TO DO: What is needed is an exact reproduction of the lines in the records below, starting at the line with "(567, 214) = (515, 114): blue box -> none" and ending at the line with "(877, 390) = (912, 344): red donut -> none", both included, and nothing else; pictures stay out.

- - - -

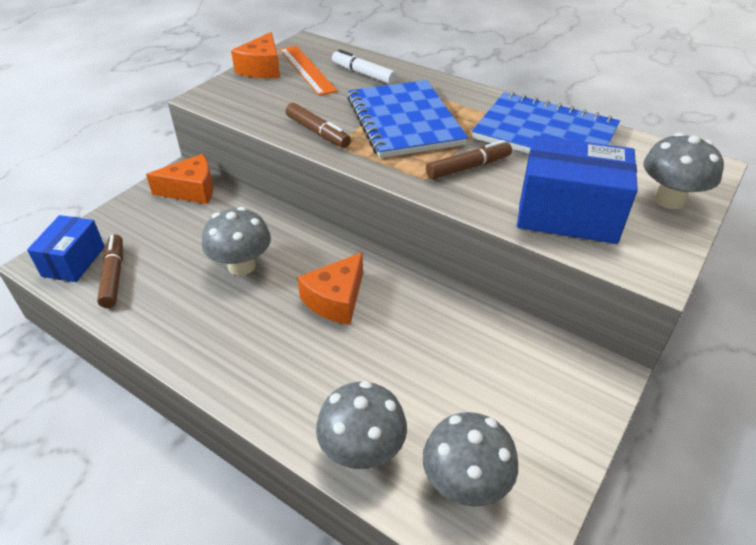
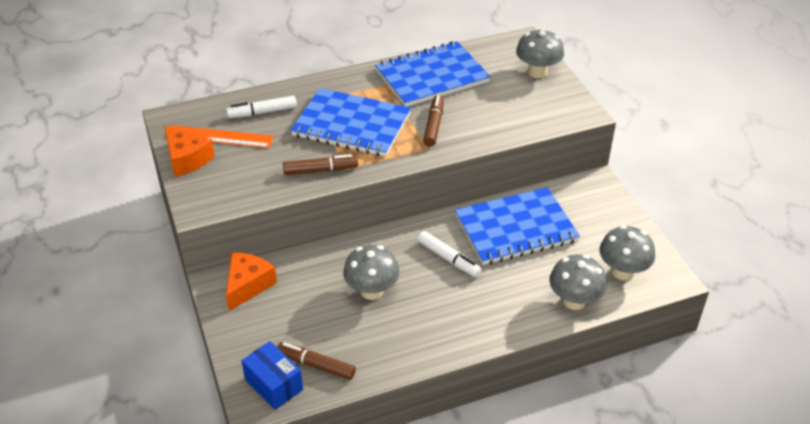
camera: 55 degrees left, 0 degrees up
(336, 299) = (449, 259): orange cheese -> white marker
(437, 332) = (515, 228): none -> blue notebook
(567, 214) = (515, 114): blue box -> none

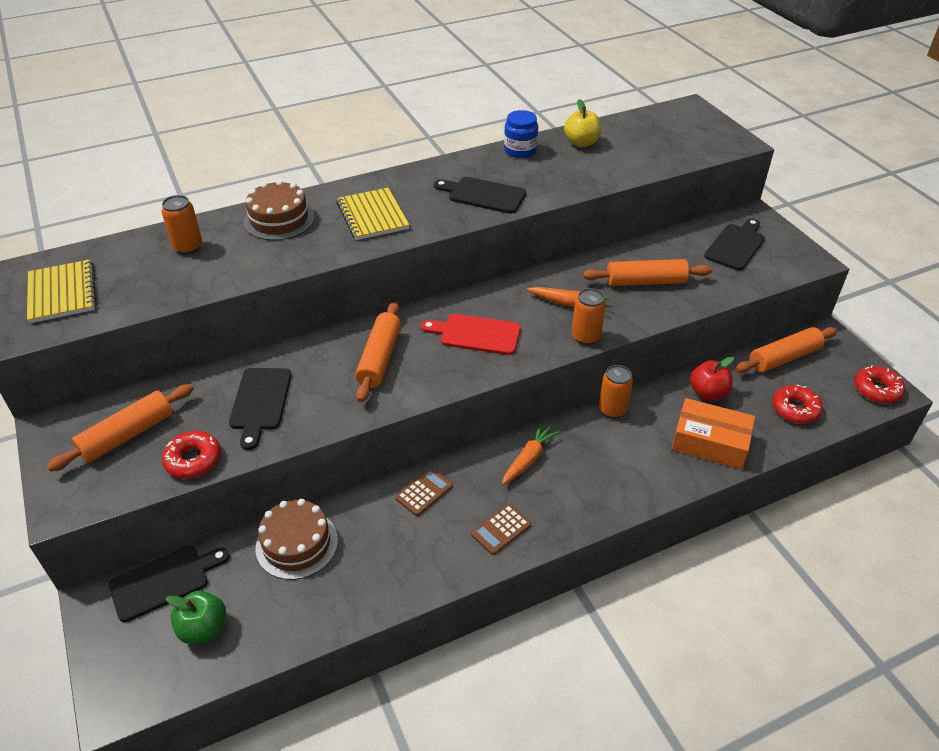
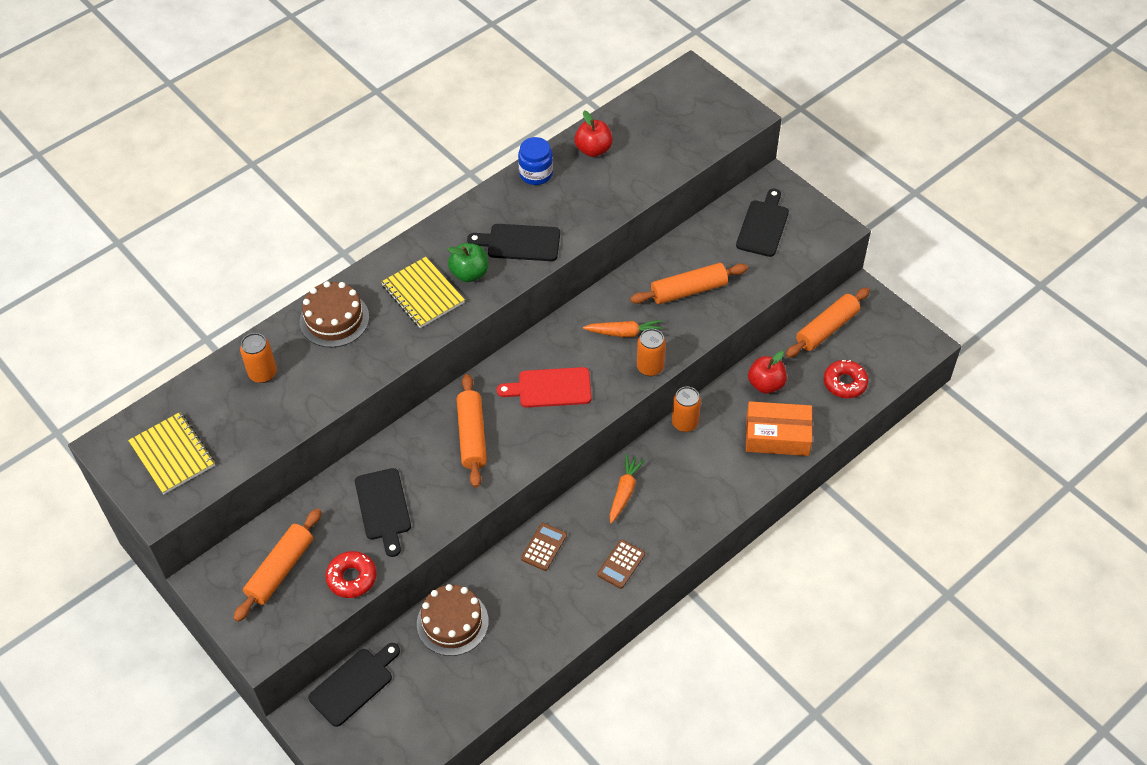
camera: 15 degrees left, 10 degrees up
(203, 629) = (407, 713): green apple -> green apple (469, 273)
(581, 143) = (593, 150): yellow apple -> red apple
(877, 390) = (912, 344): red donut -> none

- - - -

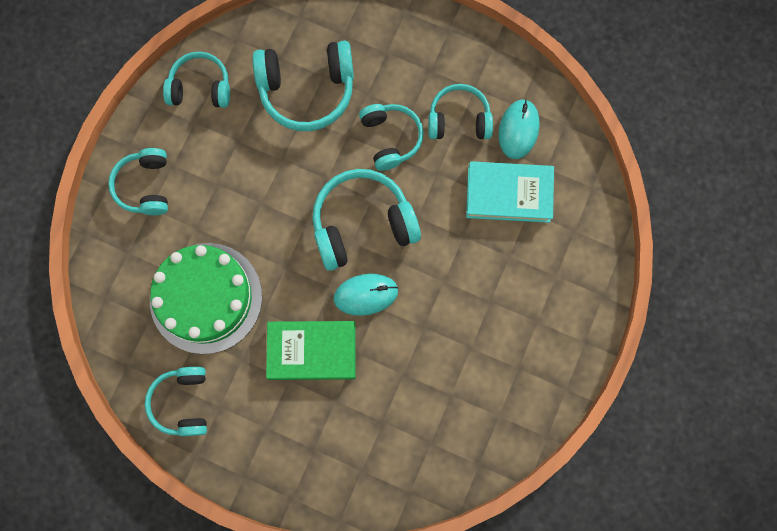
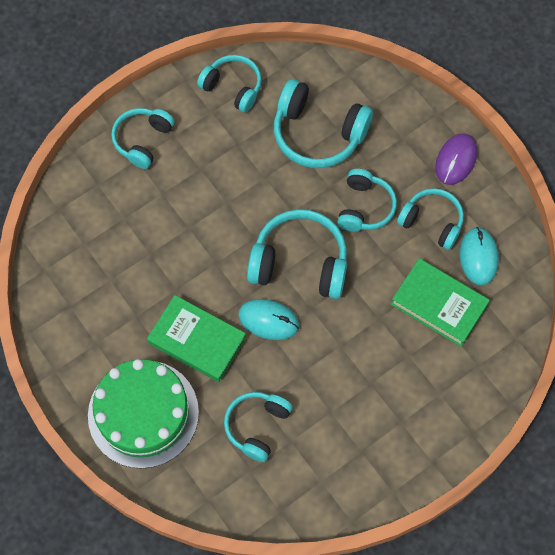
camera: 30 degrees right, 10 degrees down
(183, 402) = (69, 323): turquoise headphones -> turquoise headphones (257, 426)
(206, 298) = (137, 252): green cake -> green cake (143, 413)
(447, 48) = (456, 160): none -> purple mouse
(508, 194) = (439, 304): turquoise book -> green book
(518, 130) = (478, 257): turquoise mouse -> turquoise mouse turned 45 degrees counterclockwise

- - - -

TASK OUTPUT:
(567, 214) = (515, 114): blue box -> none

camera: 15 degrees left, 10 degrees up
(203, 629) = (407, 713): green apple -> green apple (469, 273)
(581, 143) = (593, 150): yellow apple -> red apple
(877, 390) = (912, 344): red donut -> none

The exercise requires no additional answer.